▶ TASK ITEM:
Once you find the line with "camera: 30 degrees right, 20 degrees up" in the entries below, return exactly every line from it through the line with "(524, 207) = (937, 207): purple".

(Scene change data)
--------------------------------------------------

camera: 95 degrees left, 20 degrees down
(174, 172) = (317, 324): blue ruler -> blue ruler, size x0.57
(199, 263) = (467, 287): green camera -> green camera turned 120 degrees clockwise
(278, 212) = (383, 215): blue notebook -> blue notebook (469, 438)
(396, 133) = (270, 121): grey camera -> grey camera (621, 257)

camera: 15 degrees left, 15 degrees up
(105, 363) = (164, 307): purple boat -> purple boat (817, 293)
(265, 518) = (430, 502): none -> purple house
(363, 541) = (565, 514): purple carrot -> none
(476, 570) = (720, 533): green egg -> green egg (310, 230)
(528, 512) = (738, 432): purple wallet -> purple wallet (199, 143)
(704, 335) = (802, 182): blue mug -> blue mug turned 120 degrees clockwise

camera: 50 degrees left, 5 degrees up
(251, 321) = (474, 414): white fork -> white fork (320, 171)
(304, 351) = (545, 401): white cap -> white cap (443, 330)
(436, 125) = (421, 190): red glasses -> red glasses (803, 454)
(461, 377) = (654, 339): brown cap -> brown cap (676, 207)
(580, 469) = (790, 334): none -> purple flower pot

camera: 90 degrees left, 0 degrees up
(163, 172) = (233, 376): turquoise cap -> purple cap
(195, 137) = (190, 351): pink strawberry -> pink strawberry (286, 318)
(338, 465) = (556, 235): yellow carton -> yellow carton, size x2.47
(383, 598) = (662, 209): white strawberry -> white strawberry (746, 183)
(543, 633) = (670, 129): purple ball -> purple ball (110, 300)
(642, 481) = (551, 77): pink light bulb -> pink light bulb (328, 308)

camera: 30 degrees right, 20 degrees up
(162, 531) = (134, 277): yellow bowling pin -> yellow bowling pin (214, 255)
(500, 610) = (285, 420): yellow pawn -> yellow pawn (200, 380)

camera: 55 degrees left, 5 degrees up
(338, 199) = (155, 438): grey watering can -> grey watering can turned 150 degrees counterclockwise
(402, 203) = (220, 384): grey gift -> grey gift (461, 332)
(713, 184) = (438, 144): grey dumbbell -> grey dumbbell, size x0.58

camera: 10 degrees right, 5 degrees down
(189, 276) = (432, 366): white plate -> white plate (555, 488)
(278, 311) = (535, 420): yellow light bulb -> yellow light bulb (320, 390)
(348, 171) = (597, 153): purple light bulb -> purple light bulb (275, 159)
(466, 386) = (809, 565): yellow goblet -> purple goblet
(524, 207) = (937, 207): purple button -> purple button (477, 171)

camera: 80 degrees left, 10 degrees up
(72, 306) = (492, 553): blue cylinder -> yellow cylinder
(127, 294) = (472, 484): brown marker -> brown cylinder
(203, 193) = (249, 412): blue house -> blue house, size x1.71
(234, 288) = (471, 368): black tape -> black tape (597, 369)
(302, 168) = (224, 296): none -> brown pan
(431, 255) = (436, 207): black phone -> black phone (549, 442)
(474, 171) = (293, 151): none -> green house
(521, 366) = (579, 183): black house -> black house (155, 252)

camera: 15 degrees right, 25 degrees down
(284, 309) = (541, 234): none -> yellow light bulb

--------------------------------------------------

▶ WRITTEN SOLUTION:
camera: 30 degrees right, 20 degrees up
(162, 531) = (134, 277): yellow bowling pin -> yellow bowling pin (214, 255)
(500, 610) = (285, 420): yellow pawn -> yellow pawn (200, 380)

camera: 55 degrees left, 5 degrees up
(338, 199) = (155, 438): grey watering can -> grey watering can turned 150 degrees counterclockwise
(402, 203) = (220, 384): grey gift -> grey gift (461, 332)
(713, 184) = (438, 144): grey dumbbell -> grey dumbbell, size x0.58

camera: 10 degrees right, 5 degrees down
(189, 276) = (432, 366): white plate -> white plate (555, 488)
(278, 311) = (535, 420): yellow light bulb -> yellow light bulb (320, 390)
(348, 171) = (597, 153): purple light bulb -> purple light bulb (275, 159)
(466, 386) = (809, 565): yellow goblet -> purple goblet
(524, 207) = (937, 207): purple button -> purple button (477, 171)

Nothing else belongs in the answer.